══ Data to process
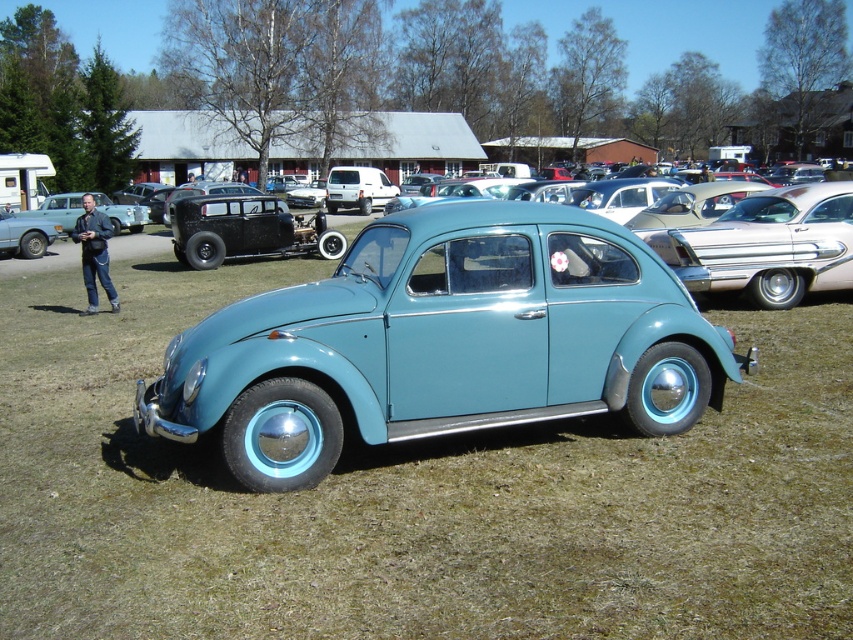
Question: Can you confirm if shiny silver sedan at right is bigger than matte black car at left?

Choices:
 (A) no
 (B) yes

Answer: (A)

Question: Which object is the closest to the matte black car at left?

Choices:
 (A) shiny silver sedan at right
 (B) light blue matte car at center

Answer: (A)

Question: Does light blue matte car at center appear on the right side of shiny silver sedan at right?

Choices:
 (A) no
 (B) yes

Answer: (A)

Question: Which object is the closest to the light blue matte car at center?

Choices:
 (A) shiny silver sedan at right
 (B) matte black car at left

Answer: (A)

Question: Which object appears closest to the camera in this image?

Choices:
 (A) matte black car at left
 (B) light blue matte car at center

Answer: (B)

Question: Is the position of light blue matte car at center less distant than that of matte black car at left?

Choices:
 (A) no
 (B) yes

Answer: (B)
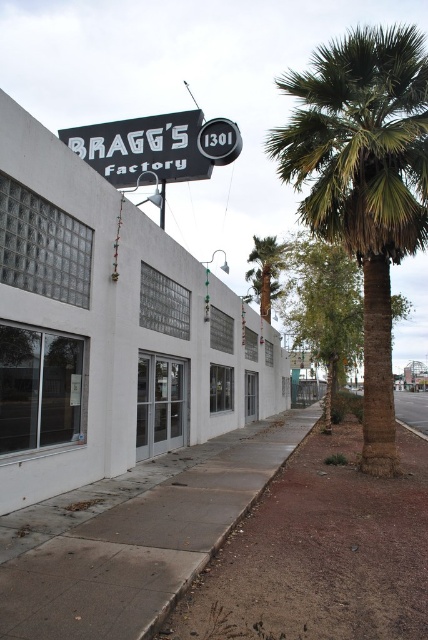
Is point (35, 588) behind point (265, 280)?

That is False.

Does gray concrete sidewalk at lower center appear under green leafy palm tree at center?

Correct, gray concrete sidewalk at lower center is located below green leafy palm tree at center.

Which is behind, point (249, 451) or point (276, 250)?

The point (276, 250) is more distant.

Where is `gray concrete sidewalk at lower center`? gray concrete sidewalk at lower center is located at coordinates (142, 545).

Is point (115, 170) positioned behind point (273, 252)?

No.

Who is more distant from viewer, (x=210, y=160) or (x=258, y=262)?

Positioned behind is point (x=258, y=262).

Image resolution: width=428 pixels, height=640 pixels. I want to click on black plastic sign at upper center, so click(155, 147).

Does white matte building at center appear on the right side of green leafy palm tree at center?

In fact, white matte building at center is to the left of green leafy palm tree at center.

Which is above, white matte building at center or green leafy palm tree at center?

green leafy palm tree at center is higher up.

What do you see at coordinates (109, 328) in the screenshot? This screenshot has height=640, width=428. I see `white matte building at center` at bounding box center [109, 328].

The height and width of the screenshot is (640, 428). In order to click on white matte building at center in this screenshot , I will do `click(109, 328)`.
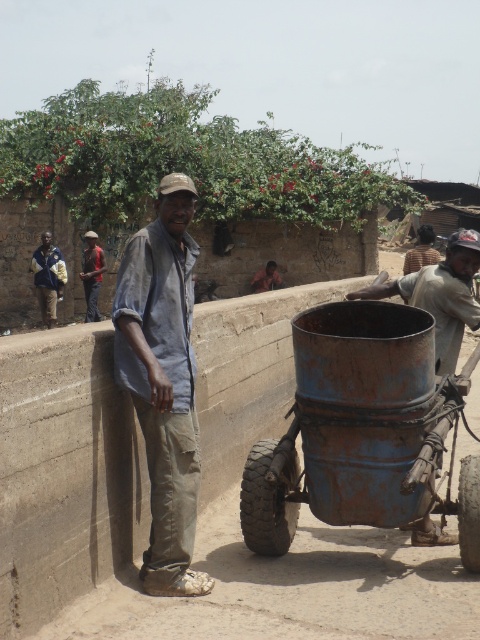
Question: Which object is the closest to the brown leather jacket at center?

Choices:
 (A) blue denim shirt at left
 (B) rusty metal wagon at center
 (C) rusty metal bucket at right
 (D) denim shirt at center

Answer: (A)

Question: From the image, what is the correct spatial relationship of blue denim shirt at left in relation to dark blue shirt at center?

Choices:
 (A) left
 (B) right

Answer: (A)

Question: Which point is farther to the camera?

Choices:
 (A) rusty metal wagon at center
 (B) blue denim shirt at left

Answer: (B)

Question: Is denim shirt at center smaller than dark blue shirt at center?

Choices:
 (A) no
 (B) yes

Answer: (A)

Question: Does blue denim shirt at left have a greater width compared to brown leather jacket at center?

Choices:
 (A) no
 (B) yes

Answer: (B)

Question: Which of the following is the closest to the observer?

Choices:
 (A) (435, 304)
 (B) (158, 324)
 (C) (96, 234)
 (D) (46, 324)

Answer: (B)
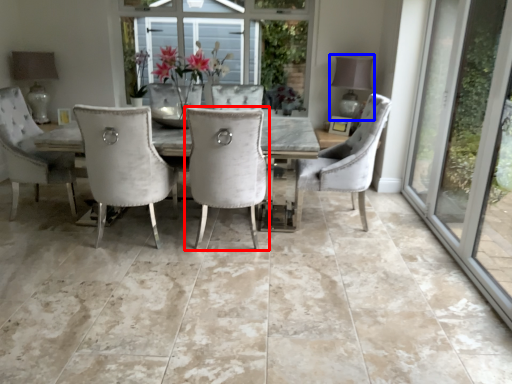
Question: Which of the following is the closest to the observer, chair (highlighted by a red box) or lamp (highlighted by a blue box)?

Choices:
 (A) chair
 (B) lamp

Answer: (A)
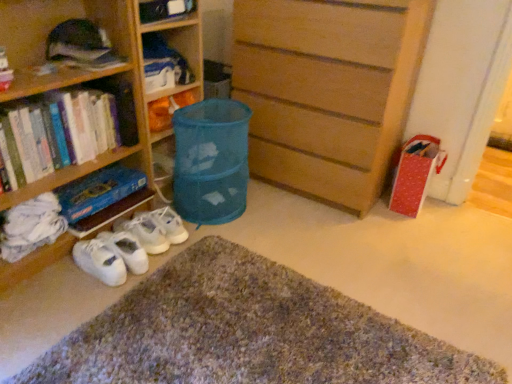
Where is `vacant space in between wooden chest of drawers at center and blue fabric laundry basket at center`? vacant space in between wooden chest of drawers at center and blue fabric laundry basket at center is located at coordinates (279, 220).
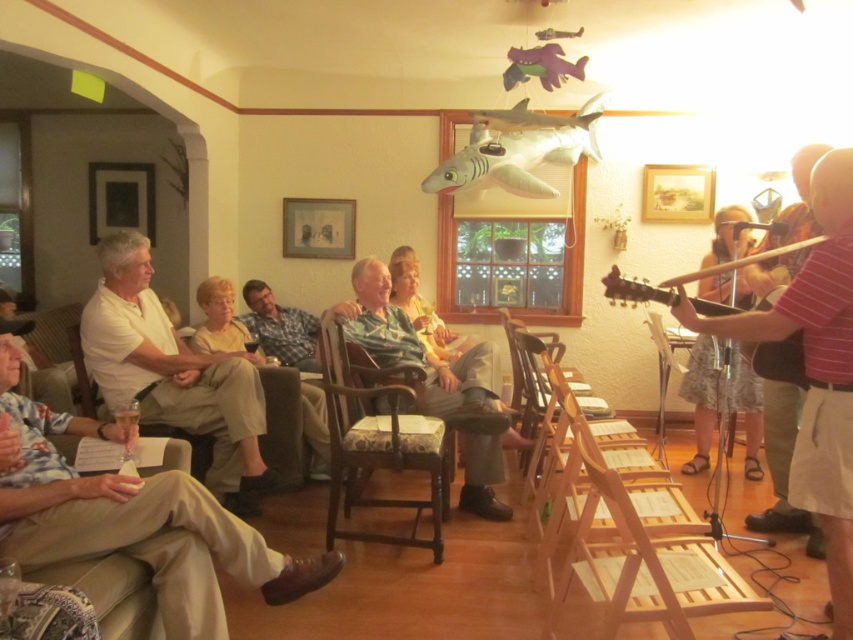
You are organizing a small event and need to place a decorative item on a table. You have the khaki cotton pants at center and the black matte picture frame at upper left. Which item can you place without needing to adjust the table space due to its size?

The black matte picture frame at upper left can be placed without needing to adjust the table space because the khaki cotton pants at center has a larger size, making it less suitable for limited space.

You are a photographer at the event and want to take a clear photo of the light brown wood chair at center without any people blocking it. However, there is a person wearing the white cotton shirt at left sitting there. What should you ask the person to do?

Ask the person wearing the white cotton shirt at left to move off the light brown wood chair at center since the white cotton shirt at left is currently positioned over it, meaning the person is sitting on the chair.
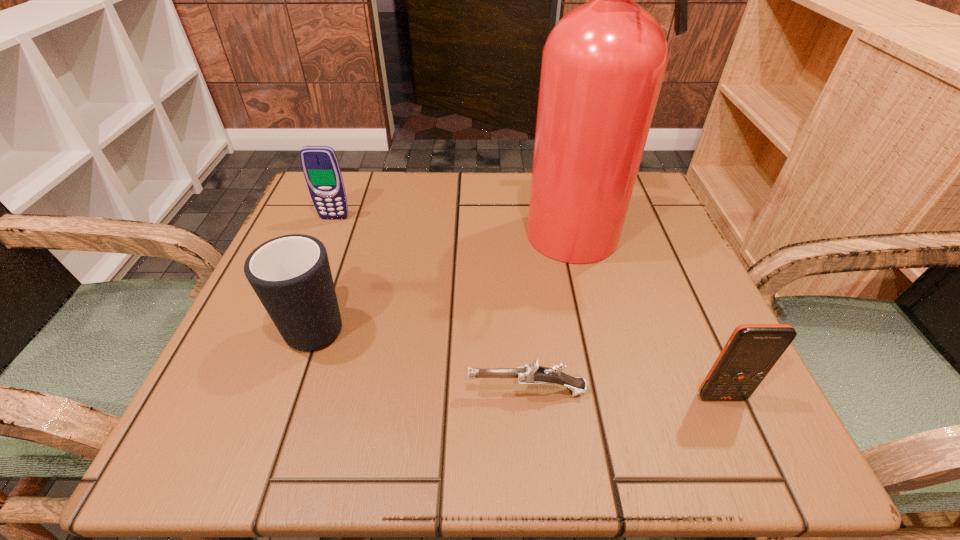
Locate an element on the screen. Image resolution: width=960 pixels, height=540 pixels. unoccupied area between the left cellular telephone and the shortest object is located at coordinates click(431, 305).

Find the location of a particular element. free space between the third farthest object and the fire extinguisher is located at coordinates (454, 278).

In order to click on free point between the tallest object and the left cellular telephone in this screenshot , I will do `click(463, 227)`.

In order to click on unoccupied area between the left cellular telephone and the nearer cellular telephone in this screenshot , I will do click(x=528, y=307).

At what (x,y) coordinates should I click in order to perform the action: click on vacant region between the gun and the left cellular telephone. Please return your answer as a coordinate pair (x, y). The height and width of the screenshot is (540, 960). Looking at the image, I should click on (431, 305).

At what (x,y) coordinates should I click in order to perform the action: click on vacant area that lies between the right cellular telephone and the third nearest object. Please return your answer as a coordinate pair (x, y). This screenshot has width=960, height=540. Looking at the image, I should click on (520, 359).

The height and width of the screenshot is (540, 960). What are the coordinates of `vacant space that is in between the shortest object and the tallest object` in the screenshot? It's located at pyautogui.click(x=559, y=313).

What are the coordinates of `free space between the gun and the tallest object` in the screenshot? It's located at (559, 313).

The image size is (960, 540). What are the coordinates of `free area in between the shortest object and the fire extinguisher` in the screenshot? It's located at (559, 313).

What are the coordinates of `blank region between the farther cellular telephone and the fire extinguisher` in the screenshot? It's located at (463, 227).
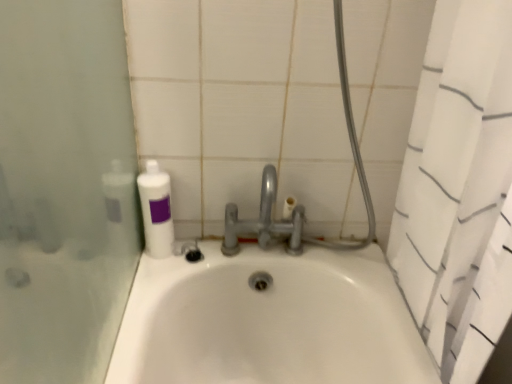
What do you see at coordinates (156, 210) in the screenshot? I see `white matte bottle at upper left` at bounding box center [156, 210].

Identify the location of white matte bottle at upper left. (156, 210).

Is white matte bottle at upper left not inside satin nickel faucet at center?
════
Extract every line of the items above that contains the word "without". Case counts.

## In response
You are organizing a small event and need to place a decorative item on a table. You have the khaki cotton pants at center and the black matte picture frame at upper left. Which item can you place without needing to adjust the table space due to its size?
The black matte picture frame at upper left can be placed without needing to adjust the table space because the khaki cotton pants at center has a larger size, making it less suitable for limited space.
You are a photographer at the event and want to take a clear photo of the light brown wood chair at center without any people blocking it. However, there is a person wearing the white cotton shirt at left sitting there. What should you ask the person to do?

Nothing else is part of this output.